SUPPLIED DATA:

----

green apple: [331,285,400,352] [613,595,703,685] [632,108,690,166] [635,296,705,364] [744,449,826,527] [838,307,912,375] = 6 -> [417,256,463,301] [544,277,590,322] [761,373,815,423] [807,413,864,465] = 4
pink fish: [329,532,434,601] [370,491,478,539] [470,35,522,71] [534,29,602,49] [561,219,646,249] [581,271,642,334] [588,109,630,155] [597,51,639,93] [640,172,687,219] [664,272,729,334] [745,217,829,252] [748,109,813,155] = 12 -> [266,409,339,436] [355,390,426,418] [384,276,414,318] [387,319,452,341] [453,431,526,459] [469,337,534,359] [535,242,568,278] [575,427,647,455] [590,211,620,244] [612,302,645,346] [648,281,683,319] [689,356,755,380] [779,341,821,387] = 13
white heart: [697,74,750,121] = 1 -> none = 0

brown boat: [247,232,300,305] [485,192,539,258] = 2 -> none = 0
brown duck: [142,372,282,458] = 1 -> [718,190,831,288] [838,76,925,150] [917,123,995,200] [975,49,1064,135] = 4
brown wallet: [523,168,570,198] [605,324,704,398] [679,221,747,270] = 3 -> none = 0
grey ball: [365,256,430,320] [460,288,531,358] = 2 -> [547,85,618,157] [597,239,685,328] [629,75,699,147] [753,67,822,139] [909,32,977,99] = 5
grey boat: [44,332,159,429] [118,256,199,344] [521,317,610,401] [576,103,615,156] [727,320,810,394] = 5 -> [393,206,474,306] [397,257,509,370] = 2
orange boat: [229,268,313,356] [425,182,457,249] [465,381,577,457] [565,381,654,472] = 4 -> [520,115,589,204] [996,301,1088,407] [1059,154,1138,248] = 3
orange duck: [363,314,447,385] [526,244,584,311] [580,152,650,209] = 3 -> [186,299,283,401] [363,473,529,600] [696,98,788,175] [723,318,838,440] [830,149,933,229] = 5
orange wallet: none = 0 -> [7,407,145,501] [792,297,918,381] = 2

----

REQUIRED ACTION:
In the material above, transcribe exactly the lines beginning at the one with "grey boat: [44,332,159,429]" and ending at the one with "orange boat: [229,268,313,356]", both included.

EXERCISE SOLUTION:
grey boat: [44,332,159,429] [118,256,199,344] [521,317,610,401] [576,103,615,156] [727,320,810,394] = 5 -> [393,206,474,306] [397,257,509,370] = 2
orange boat: [229,268,313,356] [425,182,457,249] [465,381,577,457] [565,381,654,472] = 4 -> [520,115,589,204] [996,301,1088,407] [1059,154,1138,248] = 3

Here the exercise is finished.